**The records**
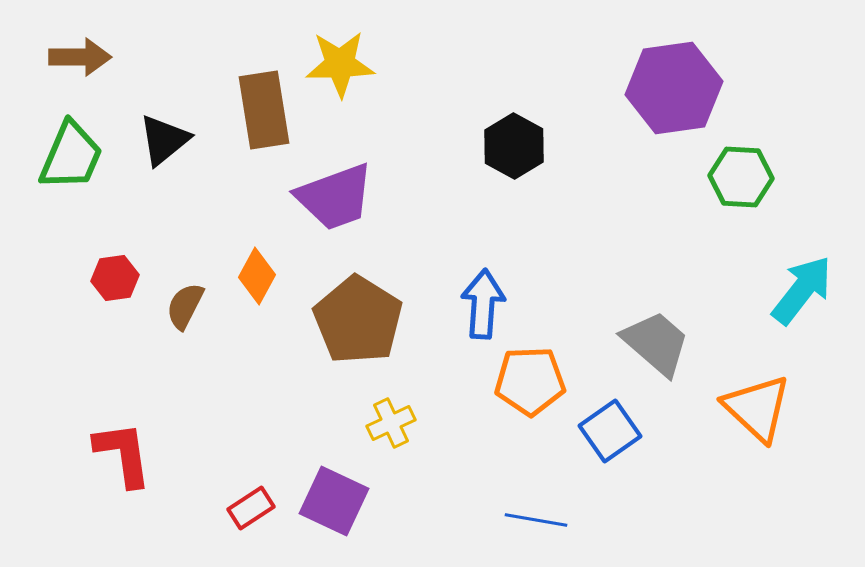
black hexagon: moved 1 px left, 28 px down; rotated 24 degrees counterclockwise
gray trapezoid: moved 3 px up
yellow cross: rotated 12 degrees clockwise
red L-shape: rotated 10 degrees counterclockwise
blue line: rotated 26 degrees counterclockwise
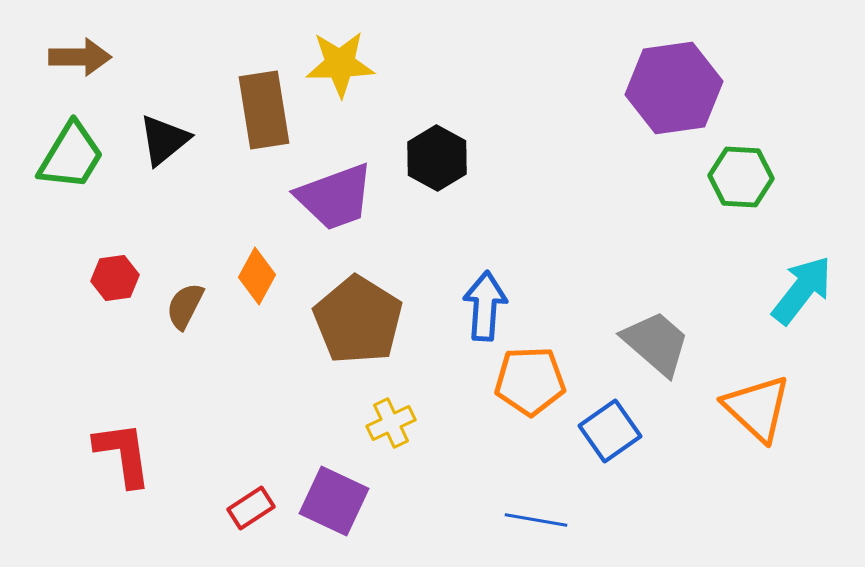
black hexagon: moved 77 px left, 12 px down
green trapezoid: rotated 8 degrees clockwise
blue arrow: moved 2 px right, 2 px down
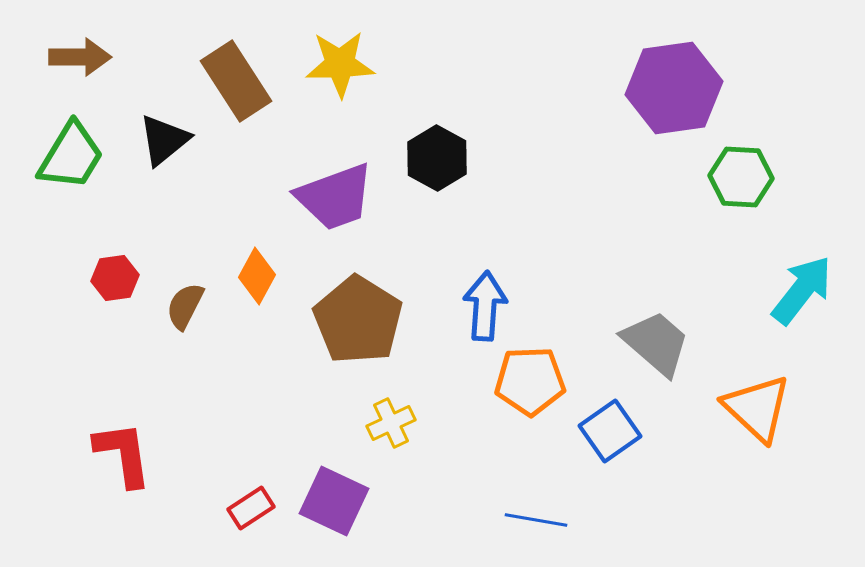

**Exercise**
Copy out every line of the data from the one containing "black hexagon: moved 77 px left, 12 px down" through the end of the data, both ends included, without the pictures.

**Solution to the problem**
black hexagon: moved 77 px left, 12 px down
green trapezoid: rotated 8 degrees clockwise
blue arrow: moved 2 px right, 2 px down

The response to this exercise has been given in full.